Stored entries
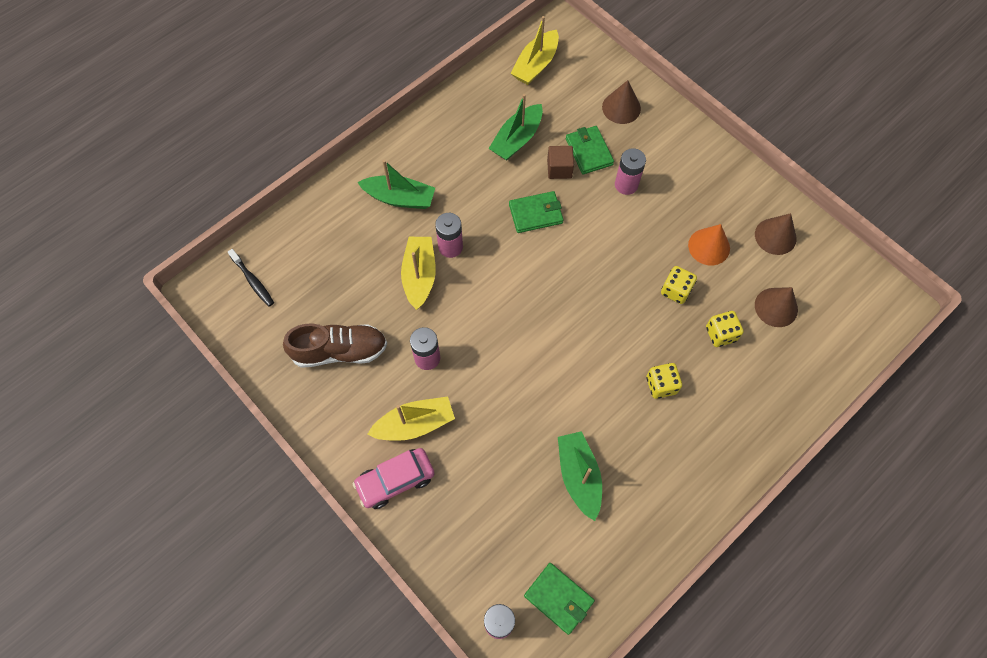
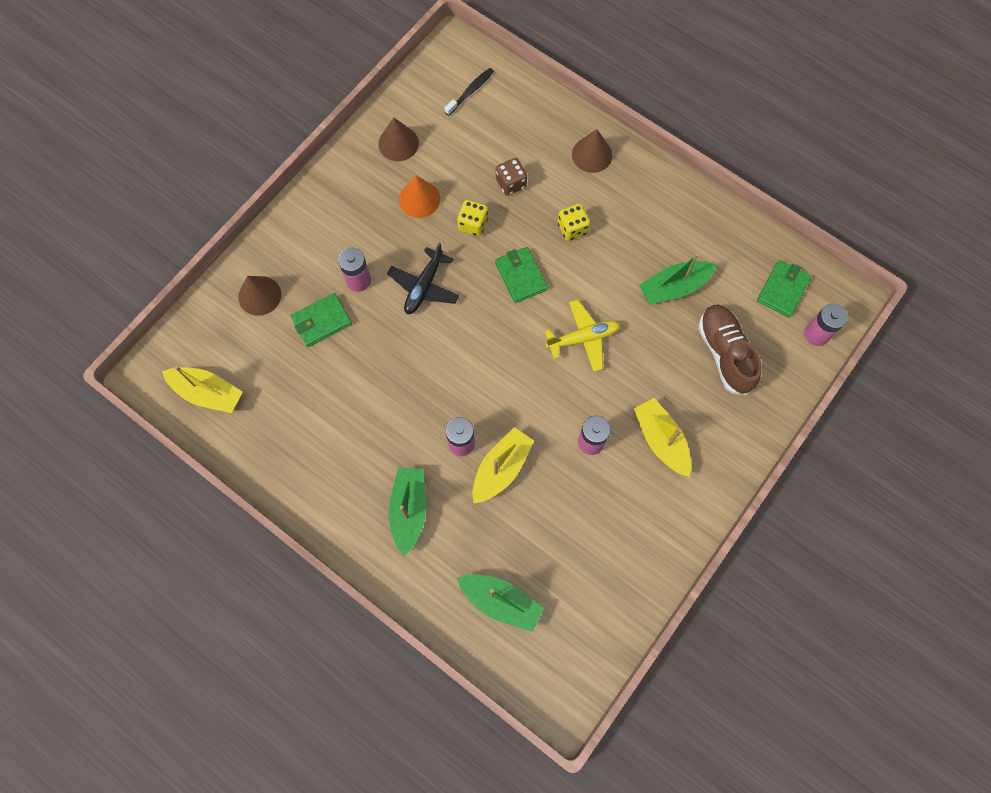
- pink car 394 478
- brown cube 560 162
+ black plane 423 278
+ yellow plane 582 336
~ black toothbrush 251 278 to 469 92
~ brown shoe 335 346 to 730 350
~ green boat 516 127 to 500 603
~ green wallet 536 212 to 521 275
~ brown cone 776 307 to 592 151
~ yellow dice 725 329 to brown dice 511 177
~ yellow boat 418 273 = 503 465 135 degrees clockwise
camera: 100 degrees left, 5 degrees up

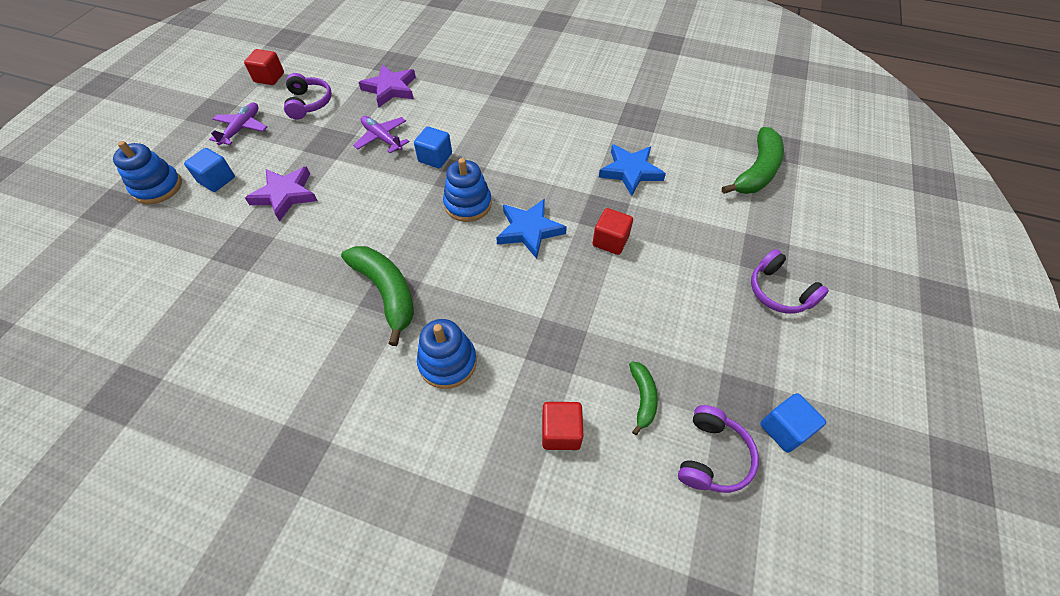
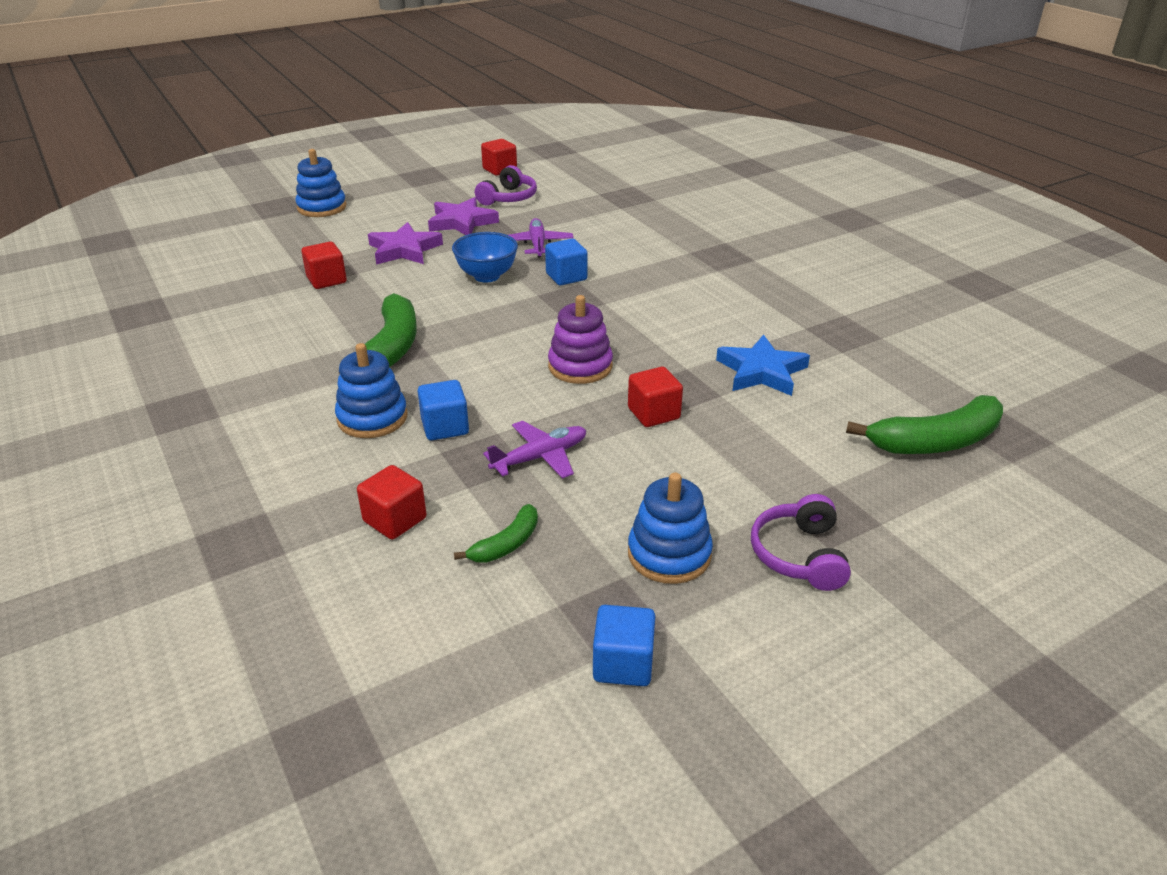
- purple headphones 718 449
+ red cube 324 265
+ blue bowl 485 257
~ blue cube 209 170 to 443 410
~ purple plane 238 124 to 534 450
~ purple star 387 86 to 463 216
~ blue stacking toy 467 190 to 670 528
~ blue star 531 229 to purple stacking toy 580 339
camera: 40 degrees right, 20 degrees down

▸ ASSIGNMENT:
All of the records need to be reproduced exactly, with each picture omitted.

▸ ANSWER BELOW:
- pink car 394 478
- brown cube 560 162
+ black plane 423 278
+ yellow plane 582 336
~ black toothbrush 251 278 to 469 92
~ brown shoe 335 346 to 730 350
~ green boat 516 127 to 500 603
~ green wallet 536 212 to 521 275
~ brown cone 776 307 to 592 151
~ yellow dice 725 329 to brown dice 511 177
~ yellow boat 418 273 = 503 465 135 degrees clockwise
camera: 100 degrees left, 5 degrees up

- purple headphones 718 449
+ red cube 324 265
+ blue bowl 485 257
~ blue cube 209 170 to 443 410
~ purple plane 238 124 to 534 450
~ purple star 387 86 to 463 216
~ blue stacking toy 467 190 to 670 528
~ blue star 531 229 to purple stacking toy 580 339
camera: 40 degrees right, 20 degrees down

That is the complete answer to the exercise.